*Assignment*
Among the entries that follow, the required portion opens with the line containing "orange cup [509,307,588,362] -> none" and closes with the line containing "none -> orange book [504,342,584,397]". Give that portion again exactly, and nothing else.

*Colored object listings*
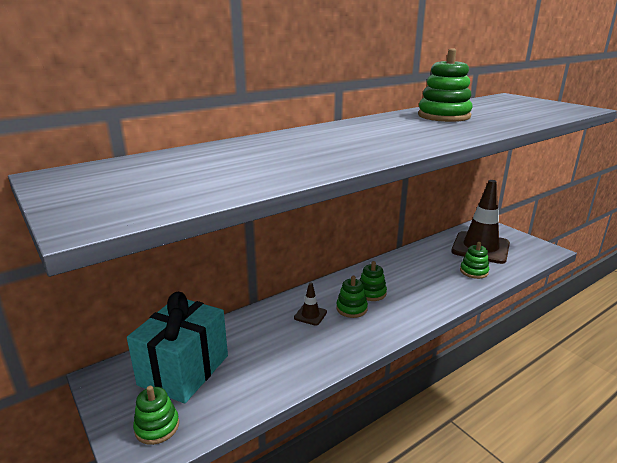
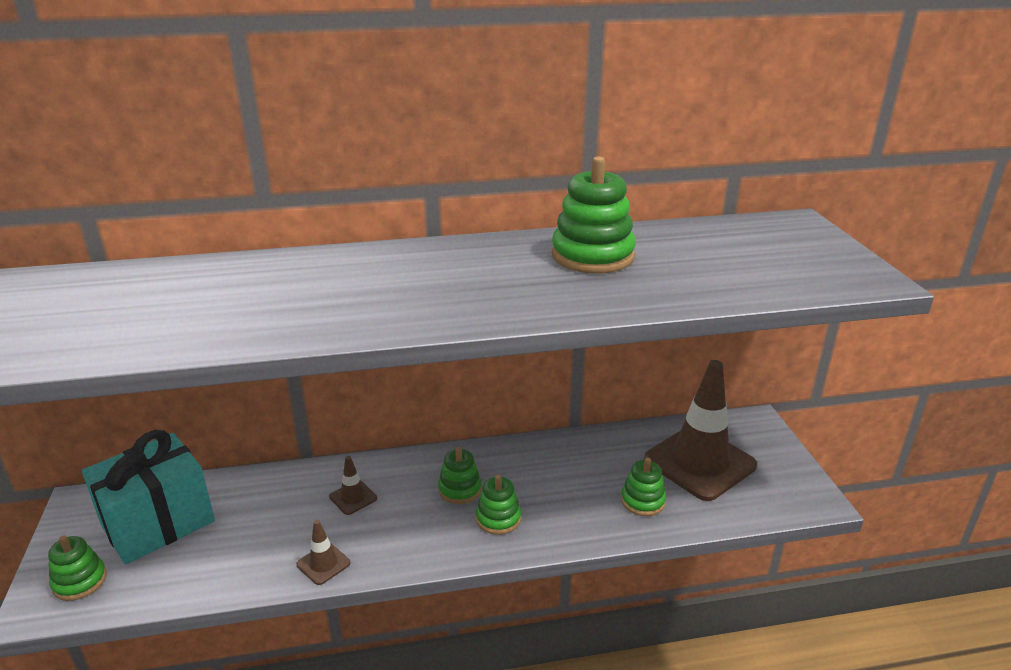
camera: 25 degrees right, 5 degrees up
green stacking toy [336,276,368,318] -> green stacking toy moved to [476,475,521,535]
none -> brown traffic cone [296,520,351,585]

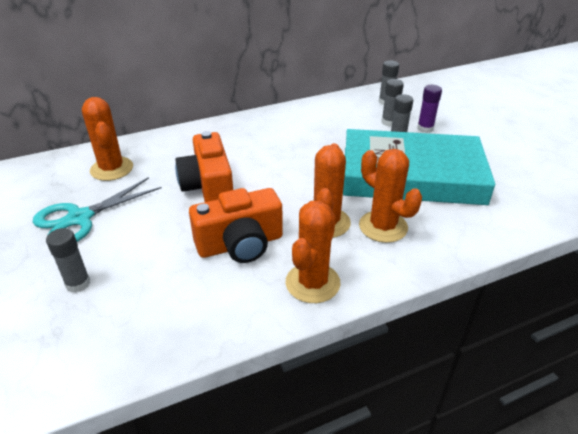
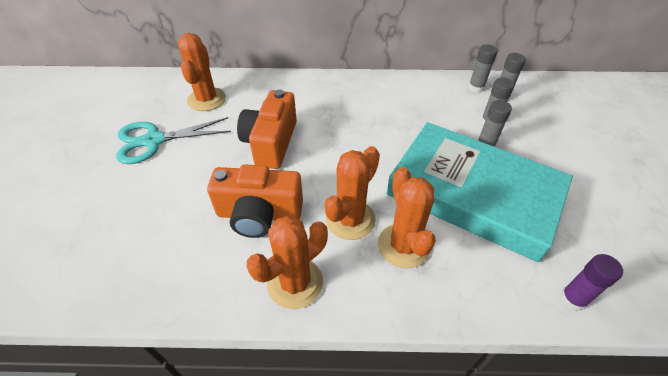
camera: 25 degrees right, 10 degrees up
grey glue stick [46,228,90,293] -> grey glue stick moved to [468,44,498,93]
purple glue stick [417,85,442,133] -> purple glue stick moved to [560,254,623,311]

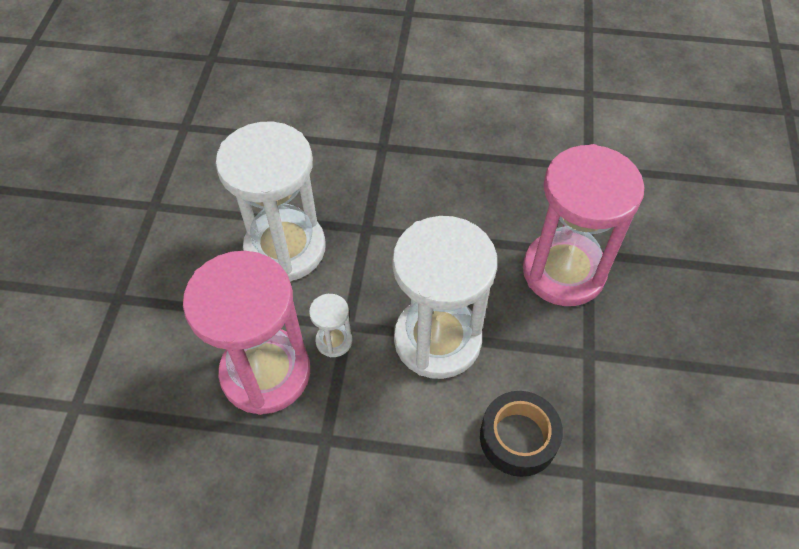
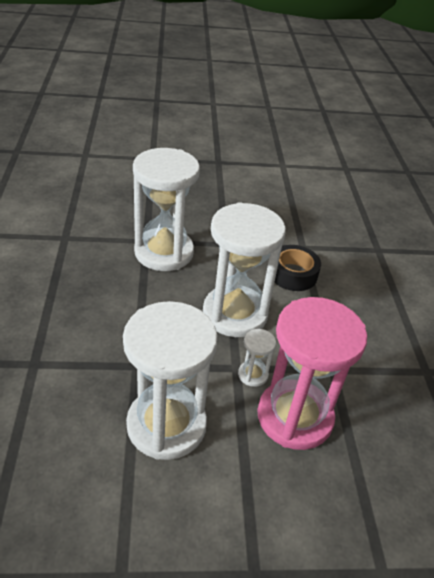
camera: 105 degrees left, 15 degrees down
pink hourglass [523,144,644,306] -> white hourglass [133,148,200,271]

---

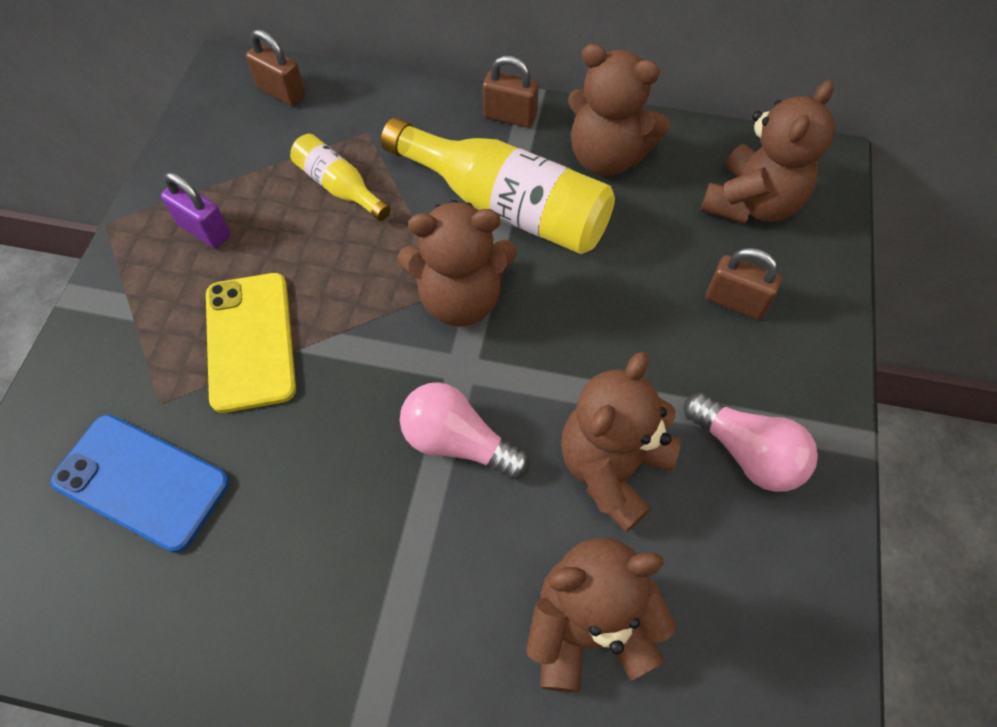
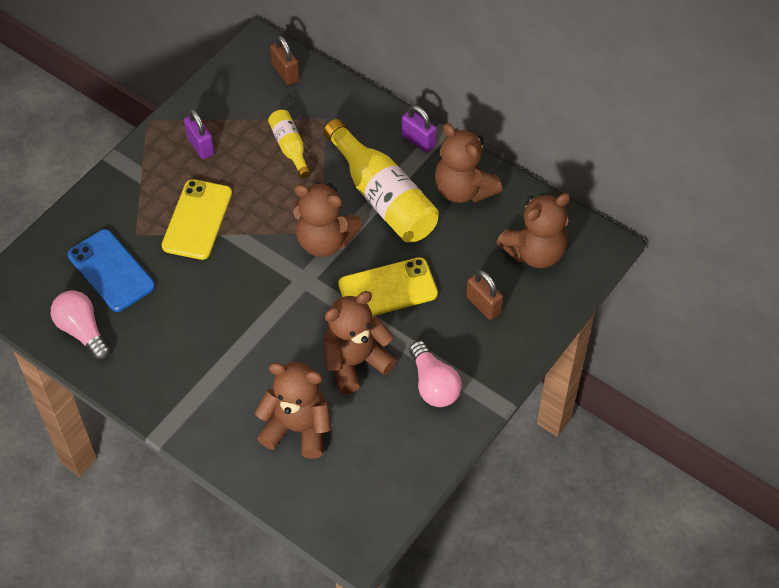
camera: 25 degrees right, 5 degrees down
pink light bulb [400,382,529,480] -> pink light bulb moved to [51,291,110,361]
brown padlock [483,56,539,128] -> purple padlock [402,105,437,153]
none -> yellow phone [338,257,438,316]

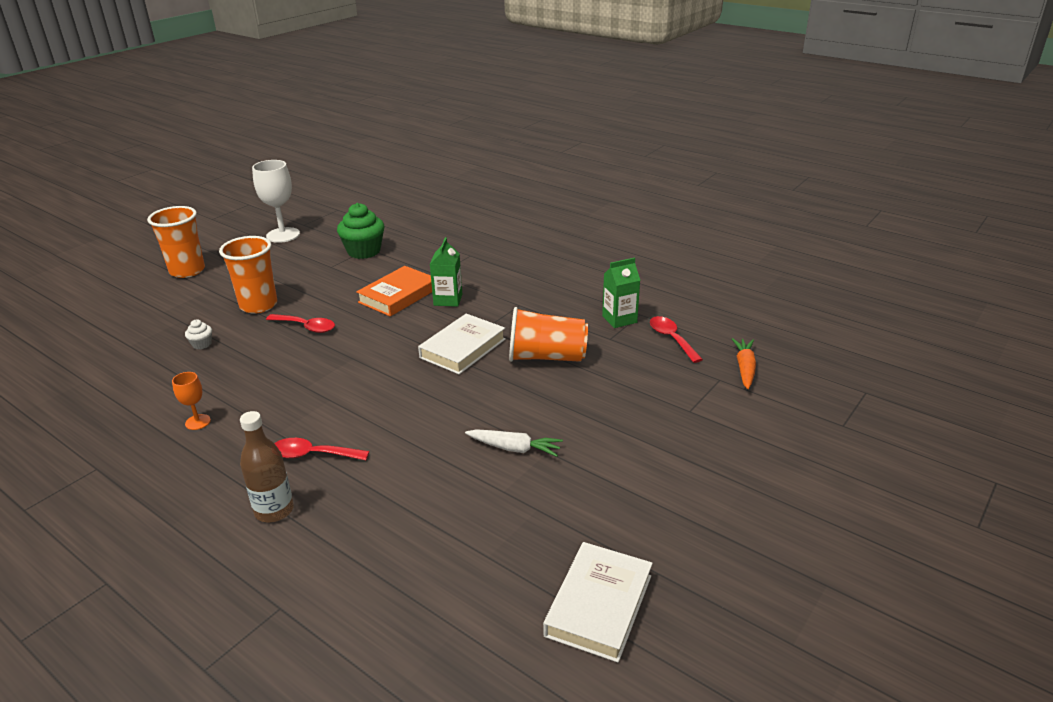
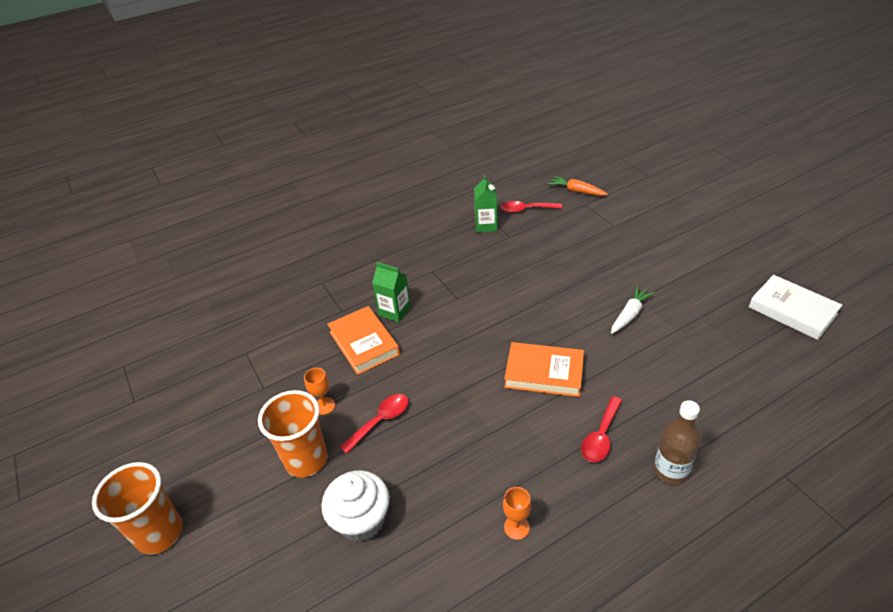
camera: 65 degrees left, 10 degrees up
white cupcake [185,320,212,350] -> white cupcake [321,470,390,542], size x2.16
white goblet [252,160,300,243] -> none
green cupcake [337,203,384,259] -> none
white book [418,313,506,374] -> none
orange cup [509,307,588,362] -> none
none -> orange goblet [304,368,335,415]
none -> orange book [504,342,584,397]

*Exercise solution*
orange cup [509,307,588,362] -> none
none -> orange goblet [304,368,335,415]
none -> orange book [504,342,584,397]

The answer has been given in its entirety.